| Task |
Return all of the data below word for word, keeping every line unchanged, but omit the pictures.

-- START OF Data rows --

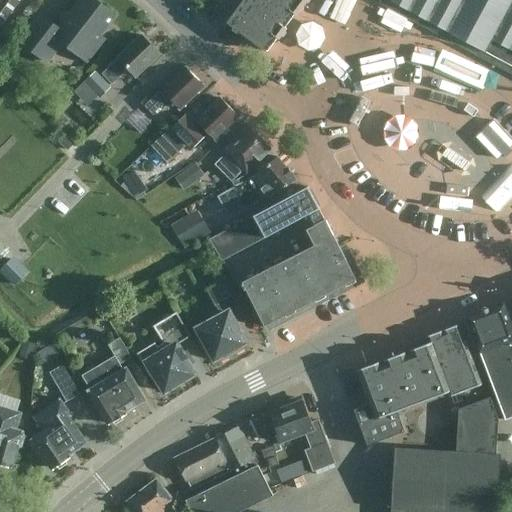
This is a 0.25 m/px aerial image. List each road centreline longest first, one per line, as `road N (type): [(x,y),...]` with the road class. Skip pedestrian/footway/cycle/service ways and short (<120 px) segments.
road 1 (primary): [(70,511),(186,419),(464,277)]
road 2 (tertiary): [(464,277),(340,198),(306,120)]
road 3 (tertiary): [(306,120),(240,82),(155,0)]
road 4 (residential): [(352,66),(425,56),(511,95)]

-- END OF Data rows --

| Finished exercise |
This is a 0.25 m/px aerial image. List each road centreline longest first, one per line, as `road N (type): [(x,y),...]` with the road class. Skip pedestrian/footway/cycle/service ways and short (<120 px) segments.
road 1 (primary): [(70,511),(186,419),(464,277)]
road 2 (tertiary): [(464,277),(340,198),(306,120)]
road 3 (tertiary): [(306,120),(240,82),(155,0)]
road 4 (residential): [(352,66),(425,56),(511,95)]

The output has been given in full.